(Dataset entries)
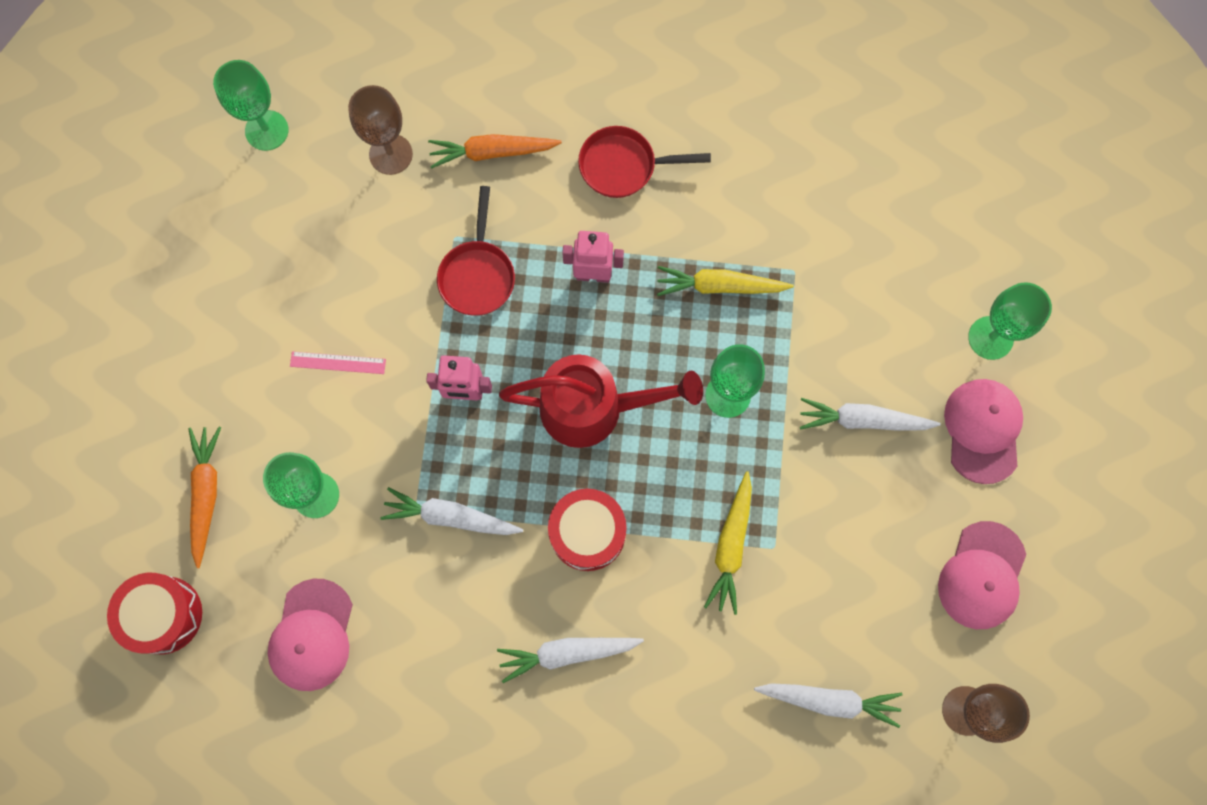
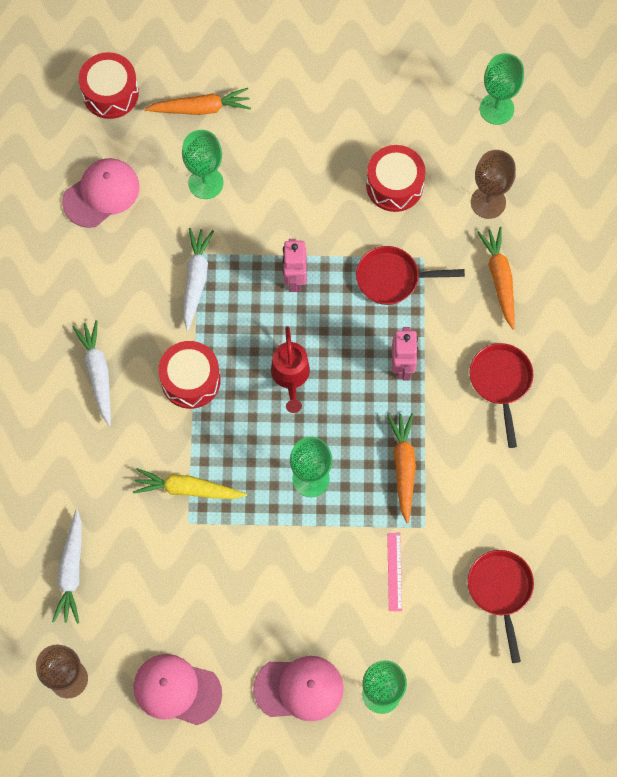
camera: 85 degrees right, 5 degrees down
(312, 635) = (101, 194): pink cap -> pink cap turned 135 degrees clockwise
(338, 362) = (310, 185): pink ruler -> pink ruler (394, 571)
(353, 260) = (394, 185): none -> red drum
(594, 408) = (290, 377): red watering can -> red watering can, size x0.61
(720, 286) = (403, 467): yellow carrot -> orange carrot
(863, 420) = (299, 589): white carrot -> none
(874, 195) = (500, 591): none -> red pan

WORK INSTRUCTION — Output all of the records word for word, and keep the pictures out of the copy.

EXERCISE OUTPUT —
camera: 85 degrees right, 5 degrees down
(312, 635) = (101, 194): pink cap -> pink cap turned 135 degrees clockwise
(338, 362) = (310, 185): pink ruler -> pink ruler (394, 571)
(353, 260) = (394, 185): none -> red drum
(594, 408) = (290, 377): red watering can -> red watering can, size x0.61
(720, 286) = (403, 467): yellow carrot -> orange carrot
(863, 420) = (299, 589): white carrot -> none
(874, 195) = (500, 591): none -> red pan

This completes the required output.